## Set task
Count the lines in the records that contain the string "time", matching case exactly. Reply with the number alone.
— START Listed records —
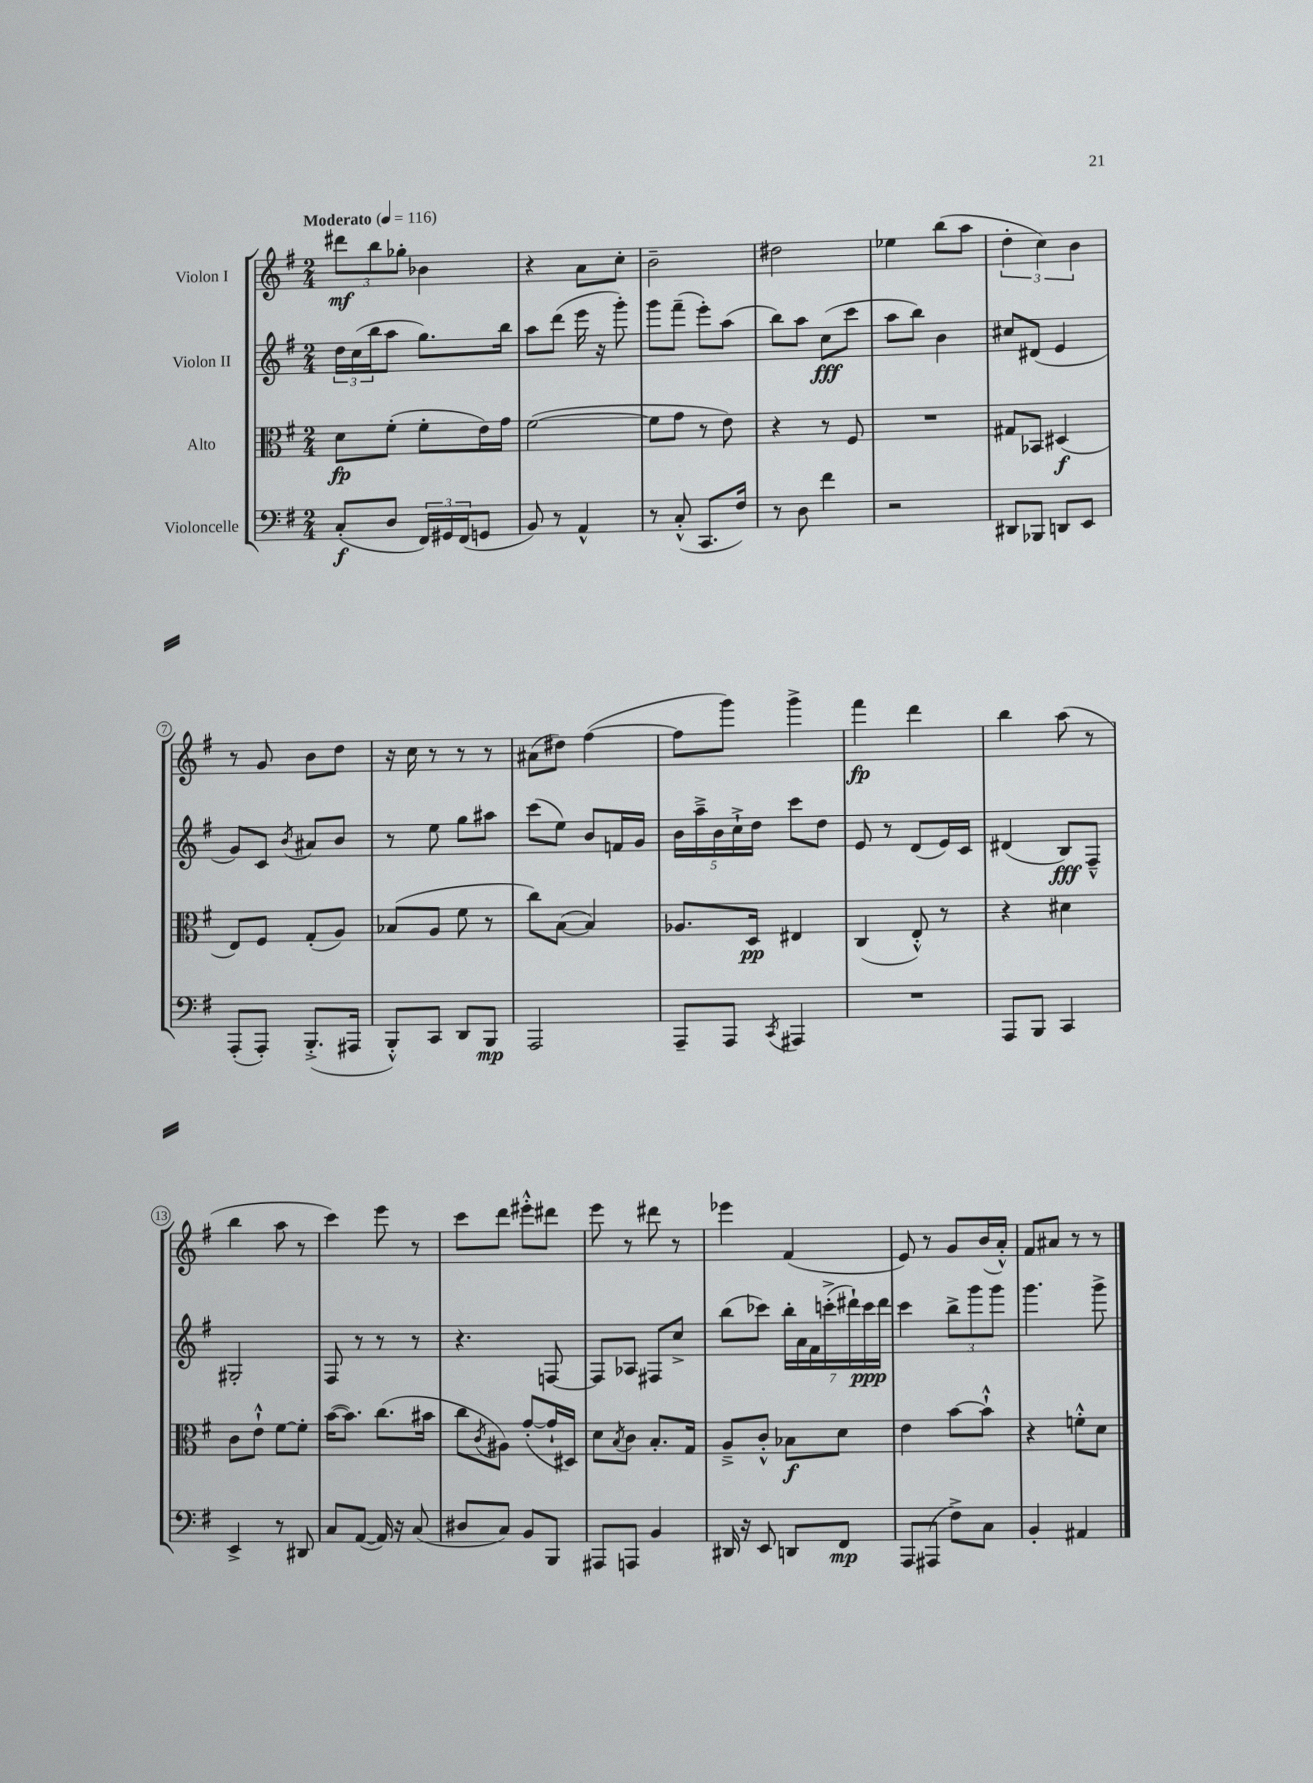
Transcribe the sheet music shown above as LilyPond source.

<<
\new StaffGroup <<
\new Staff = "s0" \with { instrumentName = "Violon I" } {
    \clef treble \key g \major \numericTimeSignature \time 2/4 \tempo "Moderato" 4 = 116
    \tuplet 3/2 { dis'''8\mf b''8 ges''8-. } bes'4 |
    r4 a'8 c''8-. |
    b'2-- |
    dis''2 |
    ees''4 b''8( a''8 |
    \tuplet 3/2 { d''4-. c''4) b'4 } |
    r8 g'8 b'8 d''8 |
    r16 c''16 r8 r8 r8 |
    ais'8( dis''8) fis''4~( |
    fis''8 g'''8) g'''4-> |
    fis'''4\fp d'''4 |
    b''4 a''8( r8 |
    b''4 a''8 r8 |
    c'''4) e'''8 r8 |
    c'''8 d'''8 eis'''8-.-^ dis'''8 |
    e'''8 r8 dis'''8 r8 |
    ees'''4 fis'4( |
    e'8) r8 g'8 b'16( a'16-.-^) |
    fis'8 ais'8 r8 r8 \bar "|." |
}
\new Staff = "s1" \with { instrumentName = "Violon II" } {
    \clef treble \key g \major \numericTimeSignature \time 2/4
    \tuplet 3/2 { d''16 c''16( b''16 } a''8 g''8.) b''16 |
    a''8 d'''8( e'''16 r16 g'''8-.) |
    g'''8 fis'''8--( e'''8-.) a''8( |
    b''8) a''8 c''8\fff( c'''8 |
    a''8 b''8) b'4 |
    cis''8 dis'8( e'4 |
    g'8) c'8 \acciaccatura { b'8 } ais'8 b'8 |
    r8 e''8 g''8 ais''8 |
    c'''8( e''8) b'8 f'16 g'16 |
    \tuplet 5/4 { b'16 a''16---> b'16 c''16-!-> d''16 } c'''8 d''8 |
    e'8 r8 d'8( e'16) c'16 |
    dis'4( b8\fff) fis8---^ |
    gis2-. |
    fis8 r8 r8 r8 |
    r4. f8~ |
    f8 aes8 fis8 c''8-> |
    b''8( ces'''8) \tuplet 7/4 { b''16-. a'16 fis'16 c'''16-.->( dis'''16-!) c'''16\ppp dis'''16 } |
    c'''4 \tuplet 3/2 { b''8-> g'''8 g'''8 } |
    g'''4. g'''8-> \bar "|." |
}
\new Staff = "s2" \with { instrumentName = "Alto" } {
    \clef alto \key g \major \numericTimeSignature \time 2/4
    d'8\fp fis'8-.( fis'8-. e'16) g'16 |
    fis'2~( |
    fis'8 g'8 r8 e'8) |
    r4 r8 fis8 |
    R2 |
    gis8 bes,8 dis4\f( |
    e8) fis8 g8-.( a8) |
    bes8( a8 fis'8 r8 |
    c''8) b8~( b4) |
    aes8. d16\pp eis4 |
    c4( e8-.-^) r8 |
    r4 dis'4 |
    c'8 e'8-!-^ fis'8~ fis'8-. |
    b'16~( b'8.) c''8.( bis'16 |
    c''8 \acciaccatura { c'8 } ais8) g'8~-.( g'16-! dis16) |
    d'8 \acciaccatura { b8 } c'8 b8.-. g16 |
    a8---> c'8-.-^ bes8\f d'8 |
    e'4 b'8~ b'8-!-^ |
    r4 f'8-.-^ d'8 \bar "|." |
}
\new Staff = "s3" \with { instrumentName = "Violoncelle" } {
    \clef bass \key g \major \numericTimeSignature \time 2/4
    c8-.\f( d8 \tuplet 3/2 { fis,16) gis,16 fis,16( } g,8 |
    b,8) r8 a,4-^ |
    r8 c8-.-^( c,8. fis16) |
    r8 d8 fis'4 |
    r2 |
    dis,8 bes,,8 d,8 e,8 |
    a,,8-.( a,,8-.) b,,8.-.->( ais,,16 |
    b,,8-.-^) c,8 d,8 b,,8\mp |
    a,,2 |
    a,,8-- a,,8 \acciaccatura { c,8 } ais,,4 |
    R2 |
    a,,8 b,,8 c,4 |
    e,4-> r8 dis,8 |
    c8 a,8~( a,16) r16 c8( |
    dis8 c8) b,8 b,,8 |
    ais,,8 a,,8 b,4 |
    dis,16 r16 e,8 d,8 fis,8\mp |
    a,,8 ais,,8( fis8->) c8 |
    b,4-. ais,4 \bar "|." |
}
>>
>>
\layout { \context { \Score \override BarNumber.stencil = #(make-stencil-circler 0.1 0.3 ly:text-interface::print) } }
— END Listed records —
— START Listed records —
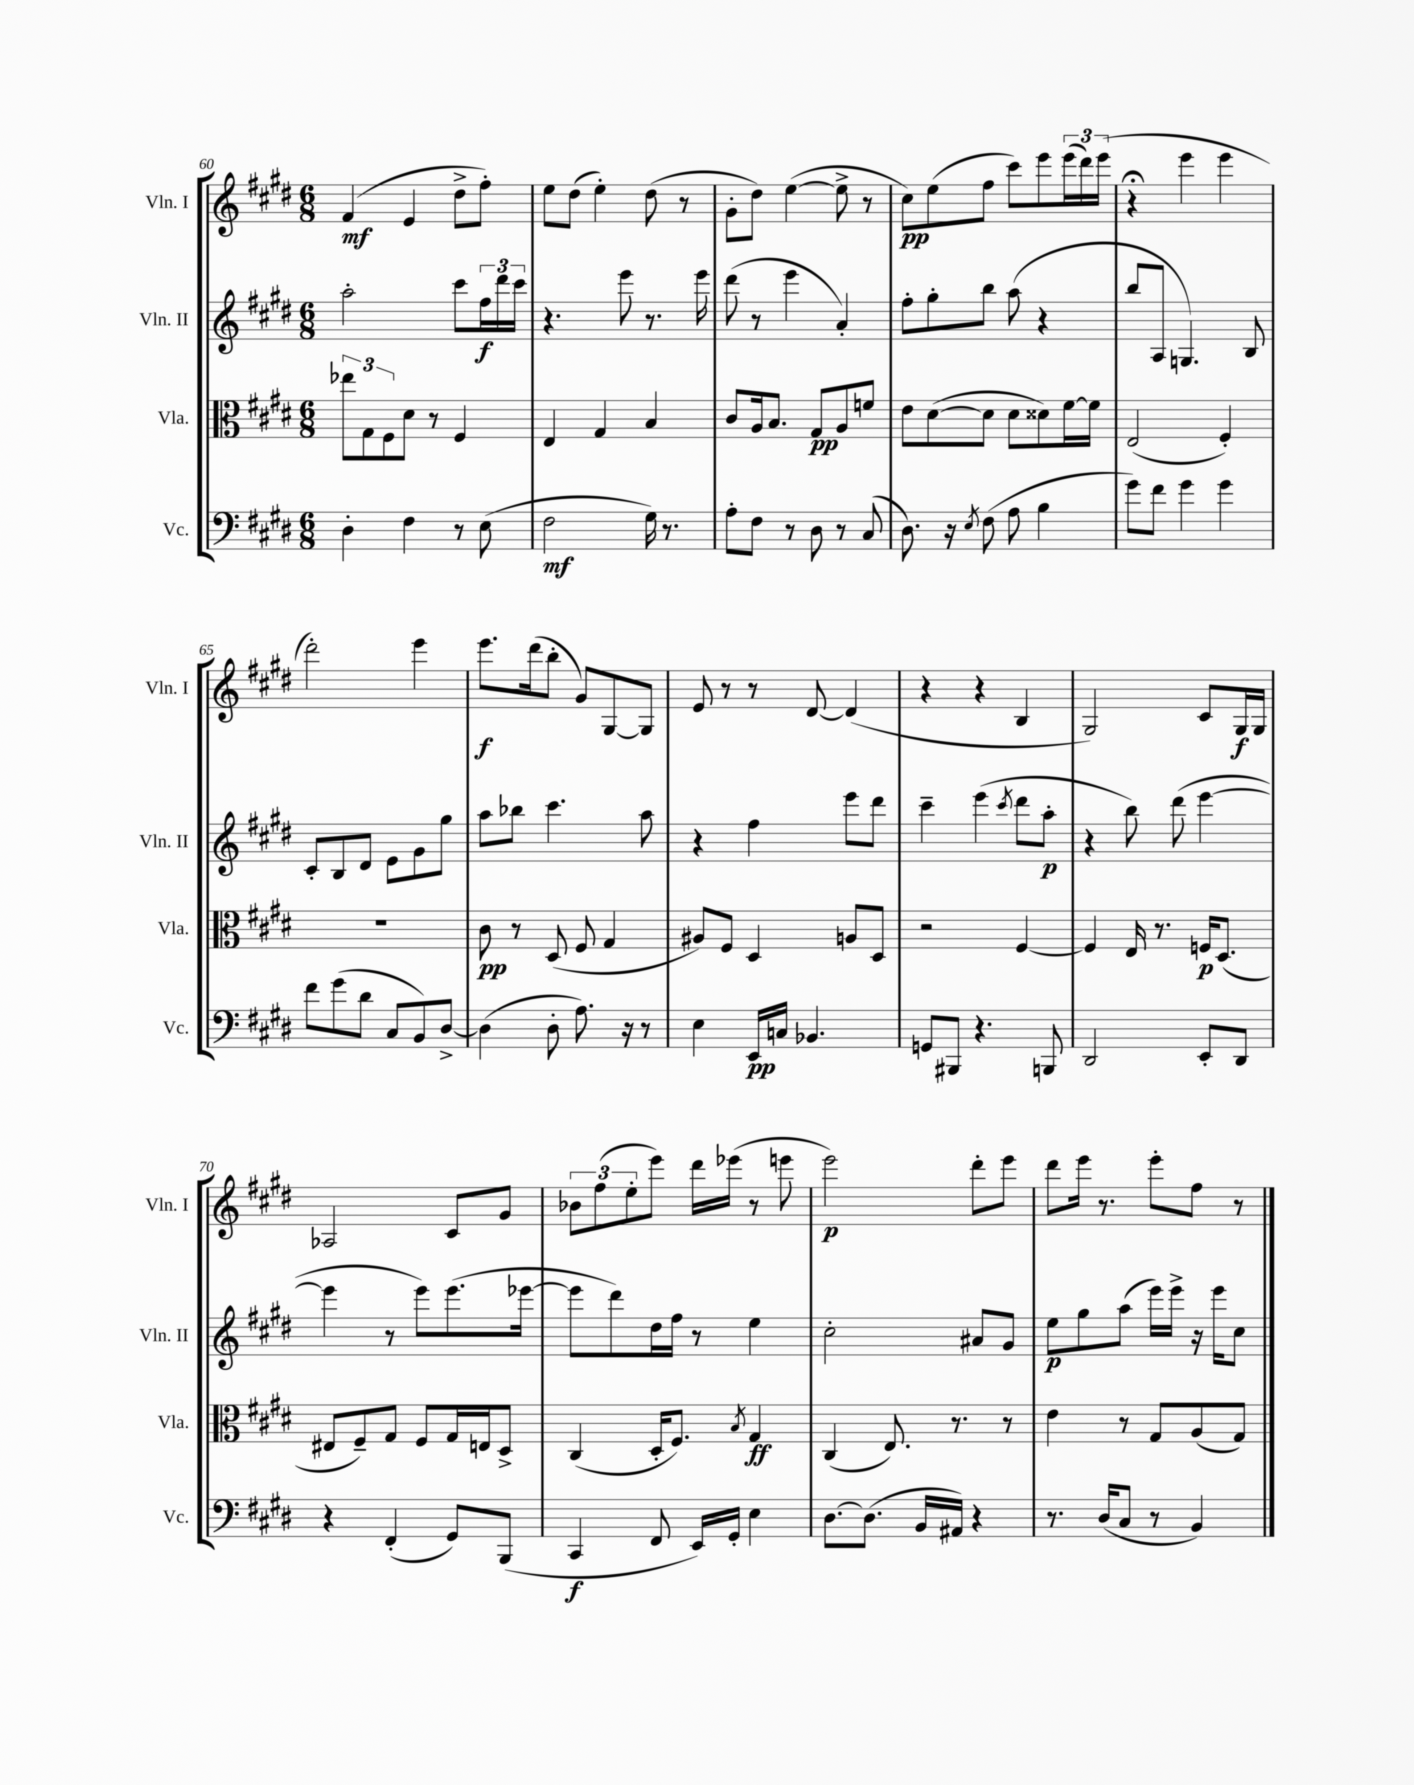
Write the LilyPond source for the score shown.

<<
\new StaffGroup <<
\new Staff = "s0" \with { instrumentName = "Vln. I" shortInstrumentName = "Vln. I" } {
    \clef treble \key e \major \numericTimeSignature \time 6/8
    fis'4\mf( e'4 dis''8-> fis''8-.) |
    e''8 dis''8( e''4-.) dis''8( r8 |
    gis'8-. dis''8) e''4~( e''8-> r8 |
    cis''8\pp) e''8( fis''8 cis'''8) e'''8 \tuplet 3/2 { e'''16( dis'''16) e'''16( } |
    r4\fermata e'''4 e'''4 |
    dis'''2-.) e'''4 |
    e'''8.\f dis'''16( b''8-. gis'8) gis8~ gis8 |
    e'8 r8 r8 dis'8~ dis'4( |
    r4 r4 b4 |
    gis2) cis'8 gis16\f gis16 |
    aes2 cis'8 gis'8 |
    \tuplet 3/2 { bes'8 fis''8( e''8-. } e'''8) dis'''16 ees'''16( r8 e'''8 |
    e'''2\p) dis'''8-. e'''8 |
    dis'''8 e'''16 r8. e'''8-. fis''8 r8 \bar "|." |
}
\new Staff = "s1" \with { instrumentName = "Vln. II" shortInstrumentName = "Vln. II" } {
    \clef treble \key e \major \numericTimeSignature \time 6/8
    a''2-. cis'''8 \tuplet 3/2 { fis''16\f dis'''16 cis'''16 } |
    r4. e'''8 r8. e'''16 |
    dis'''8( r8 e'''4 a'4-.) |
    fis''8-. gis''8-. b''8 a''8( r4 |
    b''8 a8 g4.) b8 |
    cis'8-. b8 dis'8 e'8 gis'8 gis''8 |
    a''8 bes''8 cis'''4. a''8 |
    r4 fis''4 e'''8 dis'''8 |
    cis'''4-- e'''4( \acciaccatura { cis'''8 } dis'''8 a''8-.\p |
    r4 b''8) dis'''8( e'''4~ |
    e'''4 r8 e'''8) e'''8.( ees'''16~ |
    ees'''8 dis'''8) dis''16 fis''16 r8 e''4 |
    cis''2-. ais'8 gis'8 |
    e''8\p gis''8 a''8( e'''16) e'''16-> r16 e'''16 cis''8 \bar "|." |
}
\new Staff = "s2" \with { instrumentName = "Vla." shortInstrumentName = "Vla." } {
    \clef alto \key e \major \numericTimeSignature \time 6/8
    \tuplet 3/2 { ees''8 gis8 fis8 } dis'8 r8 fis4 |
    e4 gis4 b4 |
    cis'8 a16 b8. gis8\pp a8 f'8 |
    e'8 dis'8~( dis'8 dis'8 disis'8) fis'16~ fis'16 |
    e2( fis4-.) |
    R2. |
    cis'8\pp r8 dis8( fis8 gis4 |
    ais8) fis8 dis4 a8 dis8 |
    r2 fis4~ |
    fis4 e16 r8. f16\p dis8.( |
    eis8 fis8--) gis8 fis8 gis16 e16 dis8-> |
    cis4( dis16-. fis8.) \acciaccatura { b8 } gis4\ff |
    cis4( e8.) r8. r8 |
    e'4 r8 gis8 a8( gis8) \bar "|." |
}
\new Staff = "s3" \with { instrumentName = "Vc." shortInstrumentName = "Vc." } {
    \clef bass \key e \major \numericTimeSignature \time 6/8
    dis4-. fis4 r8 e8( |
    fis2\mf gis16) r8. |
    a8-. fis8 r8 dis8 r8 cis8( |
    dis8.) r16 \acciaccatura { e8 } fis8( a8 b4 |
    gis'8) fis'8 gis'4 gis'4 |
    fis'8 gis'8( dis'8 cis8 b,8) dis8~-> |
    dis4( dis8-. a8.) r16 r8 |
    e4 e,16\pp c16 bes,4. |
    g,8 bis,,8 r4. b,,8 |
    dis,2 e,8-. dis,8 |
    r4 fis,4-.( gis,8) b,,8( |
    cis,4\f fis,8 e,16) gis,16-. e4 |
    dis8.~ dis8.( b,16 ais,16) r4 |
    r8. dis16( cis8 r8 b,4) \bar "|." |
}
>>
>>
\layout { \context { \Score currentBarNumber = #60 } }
— END Listed records —
## Answer to this problem
8